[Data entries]

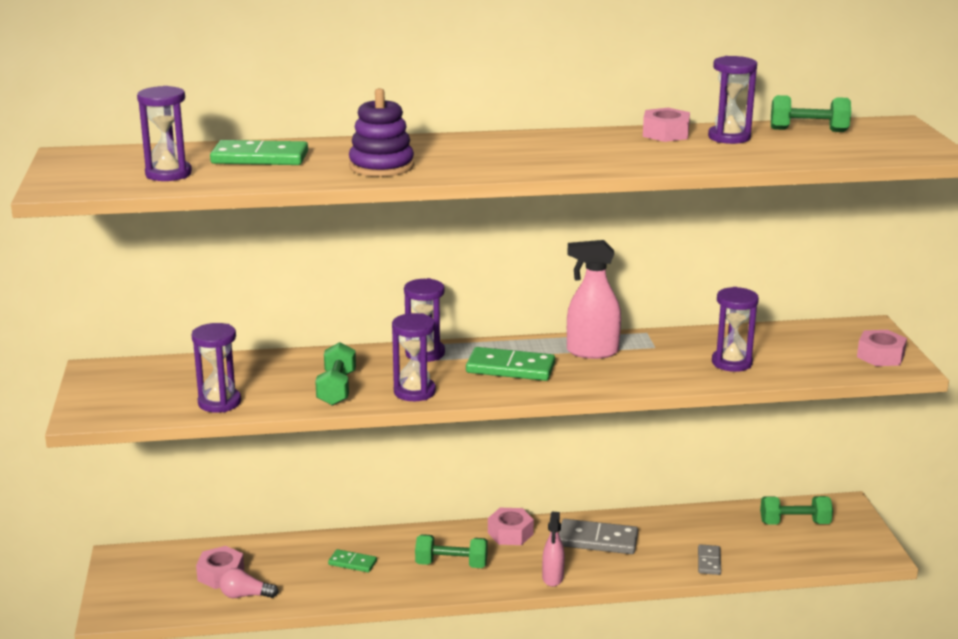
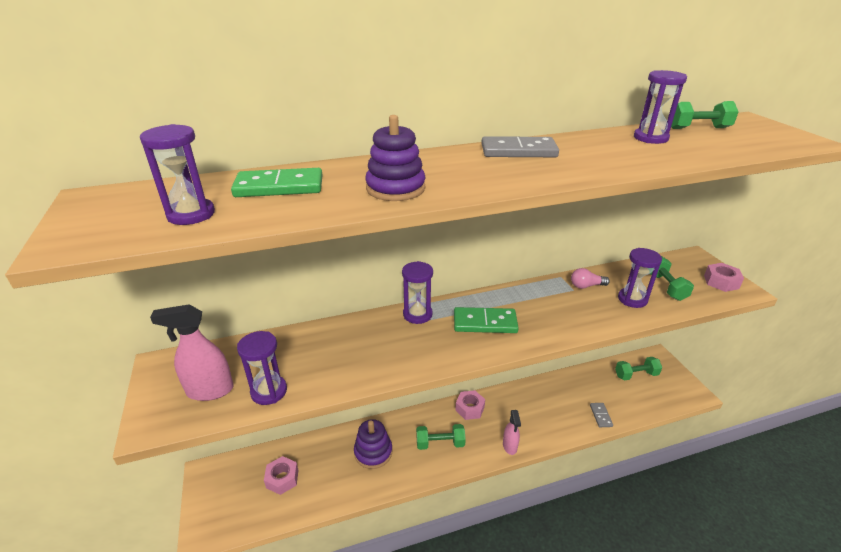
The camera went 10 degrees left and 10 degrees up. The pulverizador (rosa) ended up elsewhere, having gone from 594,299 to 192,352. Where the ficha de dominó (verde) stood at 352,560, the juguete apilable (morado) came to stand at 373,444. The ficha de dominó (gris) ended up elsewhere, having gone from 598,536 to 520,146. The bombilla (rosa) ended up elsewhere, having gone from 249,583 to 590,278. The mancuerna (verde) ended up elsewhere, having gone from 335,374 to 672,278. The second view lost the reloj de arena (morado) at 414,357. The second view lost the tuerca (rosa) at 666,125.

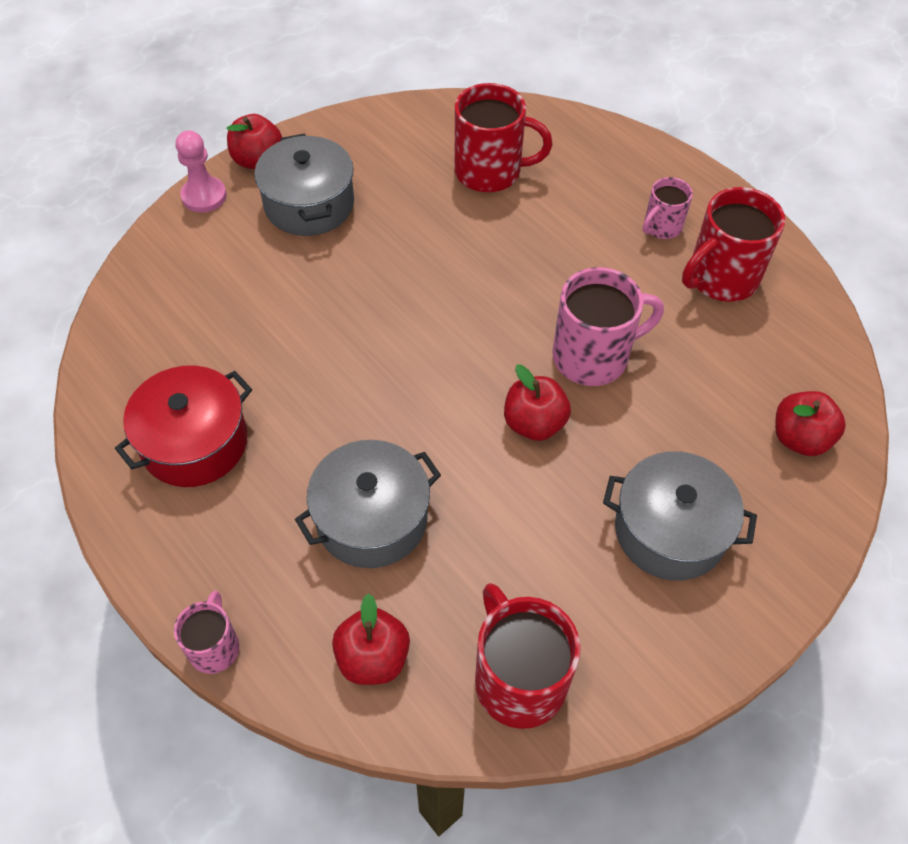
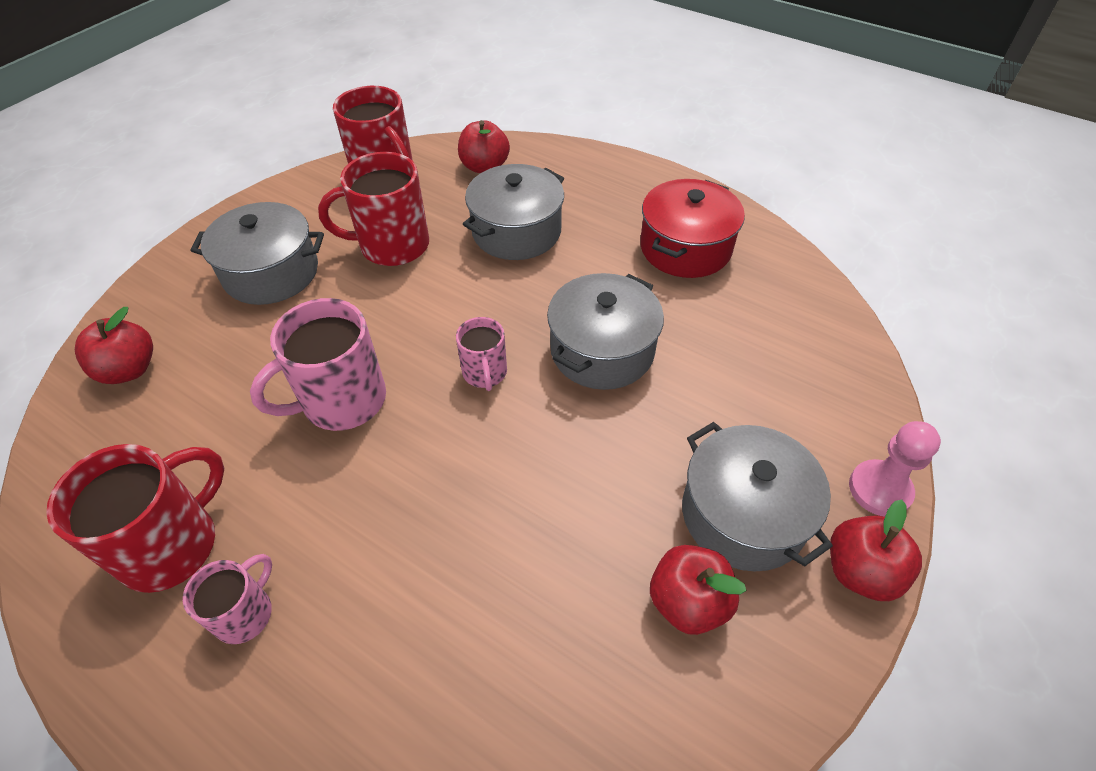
The camera went 165 degrees right and 5 degrees down. The taza (rojo) ended up elsewhere, having gone from 503,137 to 373,209. The taza (rosa) ended up elsewhere, having gone from 206,632 to 481,354. The second view gained the olla (gris) at 605,331. The manzana (rojo) ended up elsewhere, having gone from 537,403 to 698,590.

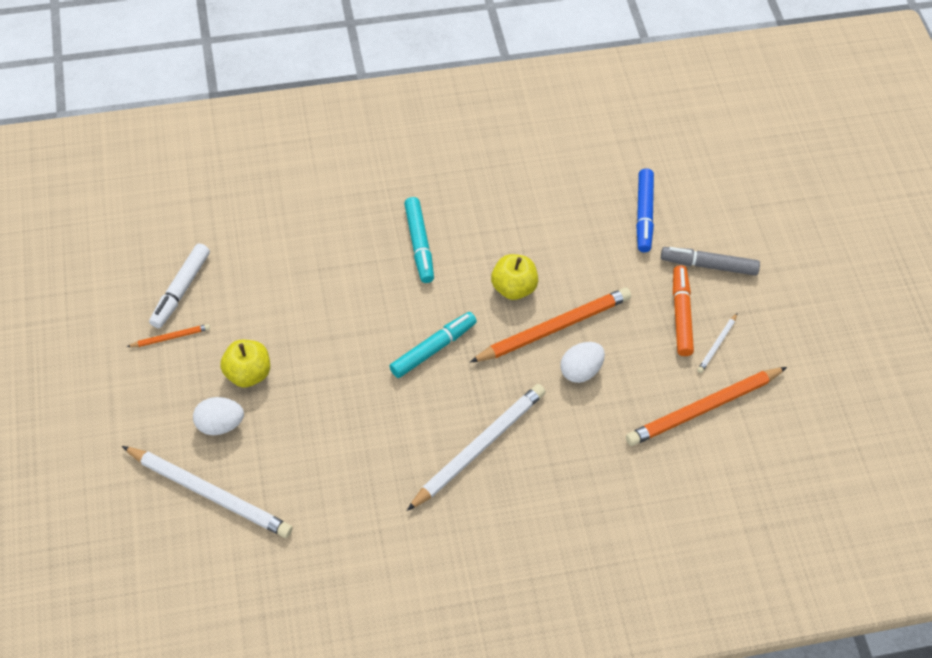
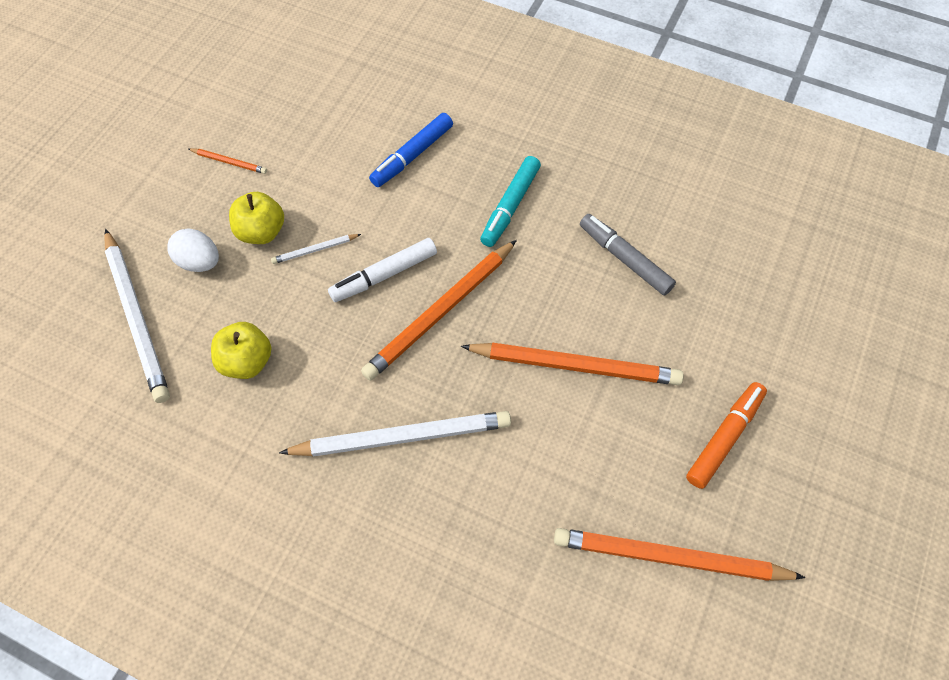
The camera went 40 degrees right and 5 degrees up. The manzana (amarillo) ended up elsewhere, having gone from 514,277 to 241,350. The lápiz (blanco) ended up elsewhere, having gone from 717,343 to 316,249. The rotulador (blanco) ended up elsewhere, having gone from 179,285 to 382,270. Where the rotulador (turquesa) stood at 433,345, the lápiz (naranja) came to stand at 439,310. The rotulador (azul) ended up elsewhere, having gone from 645,210 to 411,150. The rotulador (gris) ended up elsewhere, having gone from 710,261 to 628,255. The second view lost the huevo (blanco) at 582,362.

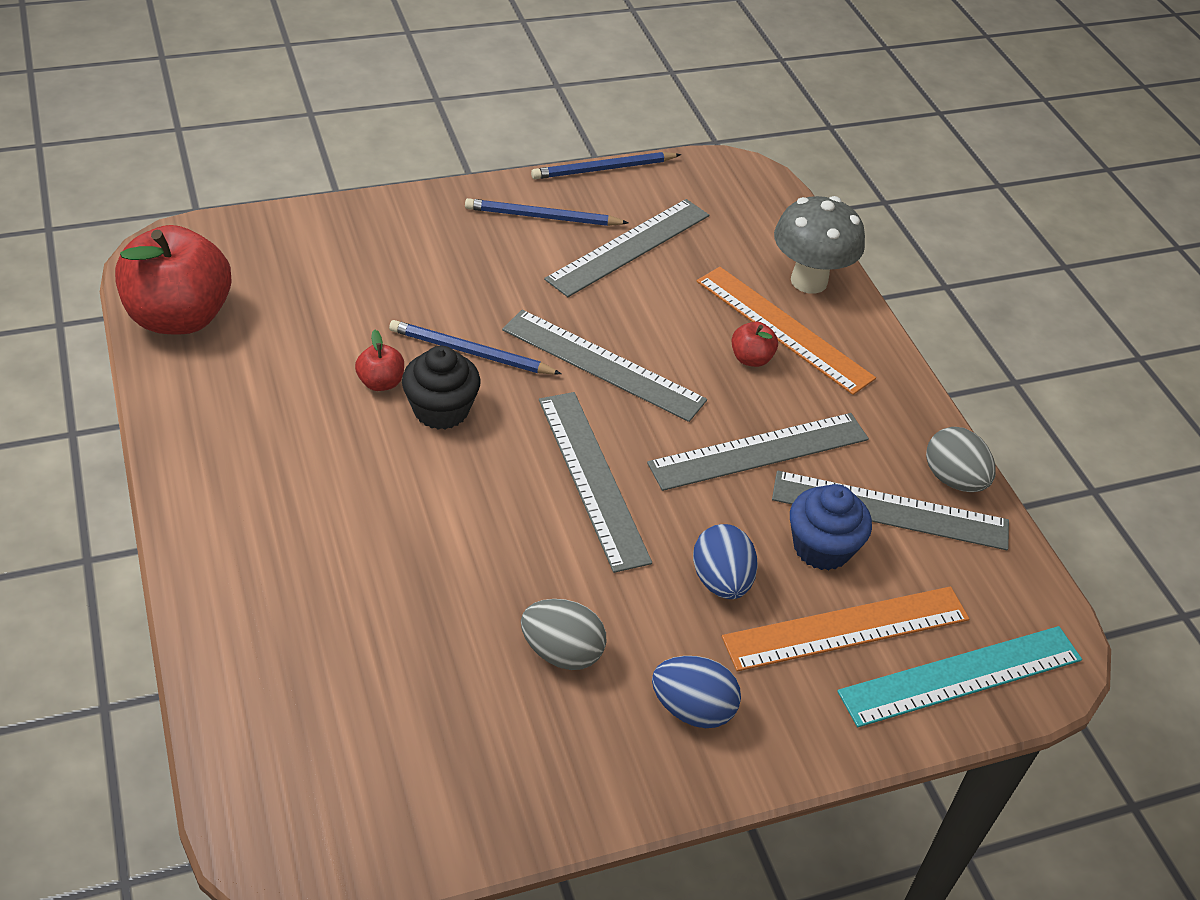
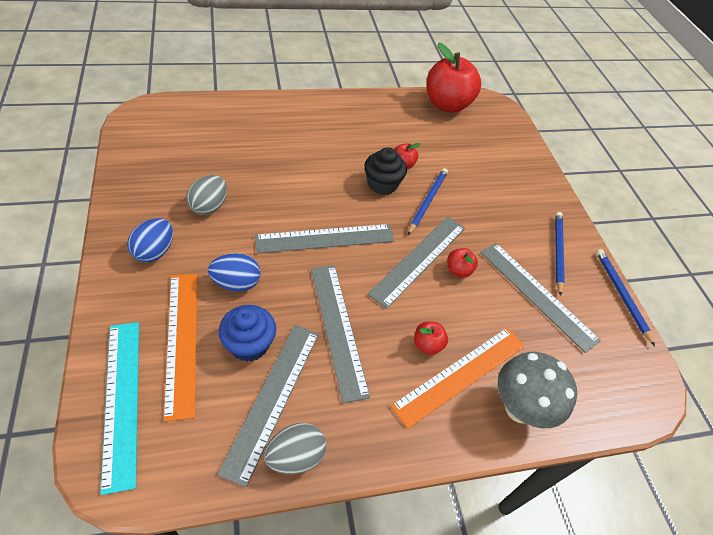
The camera went 95 degrees right and 5 degrees up. The second view gained the manzana (rojo) at 462,263.

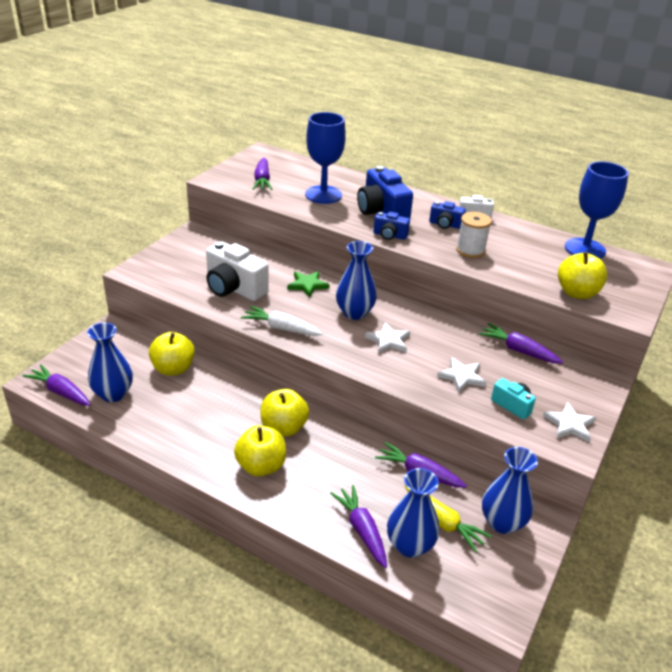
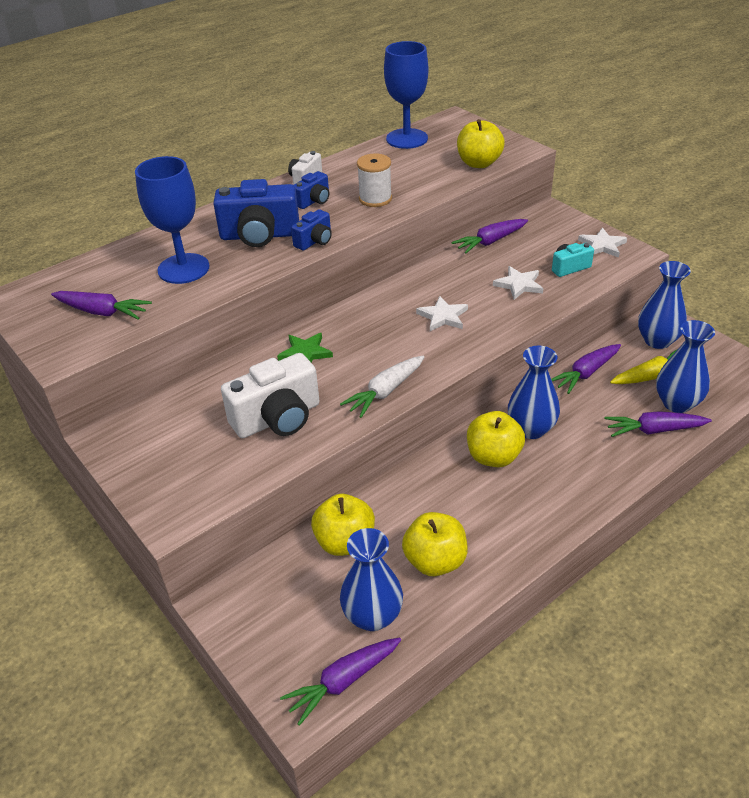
The camera went 65 degrees left and 5 degrees up. The manzana (amarillo) ended up elsewhere, having gone from 260,450 to 435,544. The florero (azul) ended up elsewhere, having gone from 356,280 to 534,392.

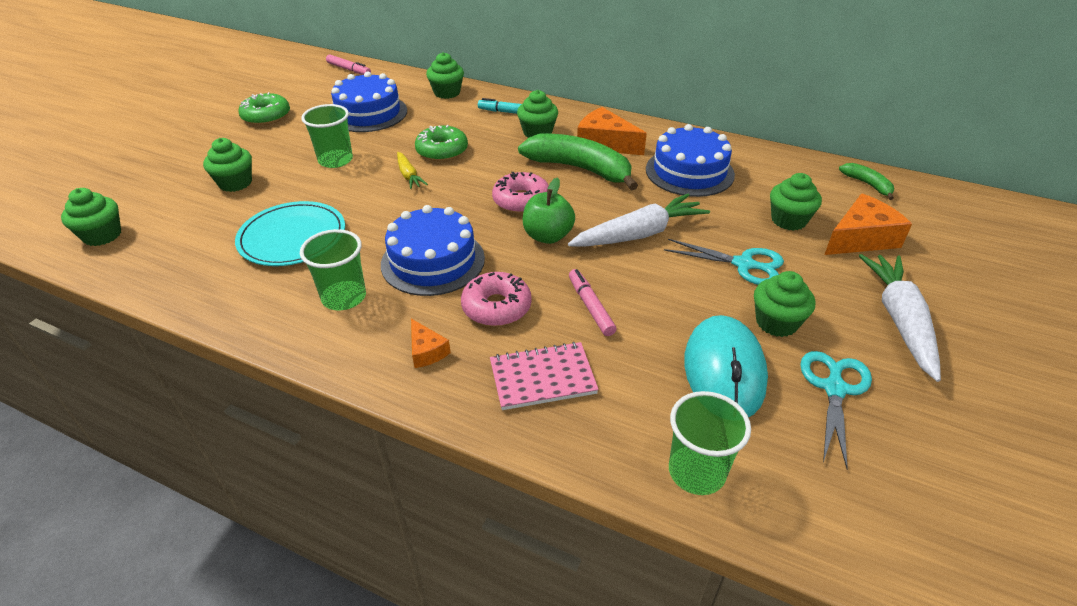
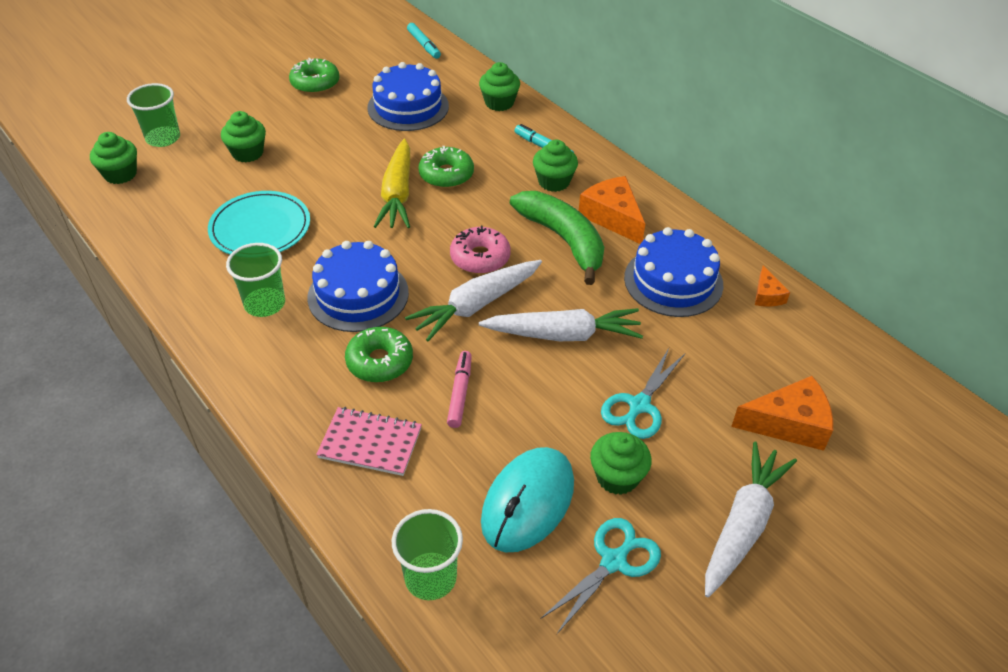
The camera went 25 degrees right and 5 degrees up. The vaso (verde) ended up elsewhere, having gone from 327,136 to 153,115. What was the rosquilla (rosa) at 496,299 turned into the rosquilla (verde) at 379,354. The size of the zanahoria (amarillo) at 412,170 changed by a factor of 1.90. Where the manzana (verde) stood at 549,211, the zanahoria (blanco) came to stand at 473,300. What was the rotulador (rosa) at 348,64 turned into the rotulador (turquesa) at 424,41. The tijeras (turquesa) at 724,262 ended up facing another way, 75 degrees clockwise from before. The queso (naranja) ended up elsewhere, having gone from 431,343 to 772,286. The second view lost the magdalena (verde) at 796,202. The second view lost the plátano (verde) at 866,181.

▸ **PROBLEM**:
All of the lines above must be printed again exactly, and no picture may appear in the copy.

▸ **THE ANSWER**:
The camera went 10 degrees left and 10 degrees up. The pulverizador (rosa) ended up elsewhere, having gone from 594,299 to 192,352. Where the ficha de dominó (verde) stood at 352,560, the juguete apilable (morado) came to stand at 373,444. The ficha de dominó (gris) ended up elsewhere, having gone from 598,536 to 520,146. The bombilla (rosa) ended up elsewhere, having gone from 249,583 to 590,278. The mancuerna (verde) ended up elsewhere, having gone from 335,374 to 672,278. The second view lost the reloj de arena (morado) at 414,357. The second view lost the tuerca (rosa) at 666,125.

The camera went 165 degrees right and 5 degrees down. The taza (rojo) ended up elsewhere, having gone from 503,137 to 373,209. The taza (rosa) ended up elsewhere, having gone from 206,632 to 481,354. The second view gained the olla (gris) at 605,331. The manzana (rojo) ended up elsewhere, having gone from 537,403 to 698,590.

The camera went 40 degrees right and 5 degrees up. The manzana (amarillo) ended up elsewhere, having gone from 514,277 to 241,350. The lápiz (blanco) ended up elsewhere, having gone from 717,343 to 316,249. The rotulador (blanco) ended up elsewhere, having gone from 179,285 to 382,270. Where the rotulador (turquesa) stood at 433,345, the lápiz (naranja) came to stand at 439,310. The rotulador (azul) ended up elsewhere, having gone from 645,210 to 411,150. The rotulador (gris) ended up elsewhere, having gone from 710,261 to 628,255. The second view lost the huevo (blanco) at 582,362.

The camera went 95 degrees right and 5 degrees up. The second view gained the manzana (rojo) at 462,263.

The camera went 65 degrees left and 5 degrees up. The manzana (amarillo) ended up elsewhere, having gone from 260,450 to 435,544. The florero (azul) ended up elsewhere, having gone from 356,280 to 534,392.

The camera went 25 degrees right and 5 degrees up. The vaso (verde) ended up elsewhere, having gone from 327,136 to 153,115. What was the rosquilla (rosa) at 496,299 turned into the rosquilla (verde) at 379,354. The size of the zanahoria (amarillo) at 412,170 changed by a factor of 1.90. Where the manzana (verde) stood at 549,211, the zanahoria (blanco) came to stand at 473,300. What was the rotulador (rosa) at 348,64 turned into the rotulador (turquesa) at 424,41. The tijeras (turquesa) at 724,262 ended up facing another way, 75 degrees clockwise from before. The queso (naranja) ended up elsewhere, having gone from 431,343 to 772,286. The second view lost the magdalena (verde) at 796,202. The second view lost the plátano (verde) at 866,181.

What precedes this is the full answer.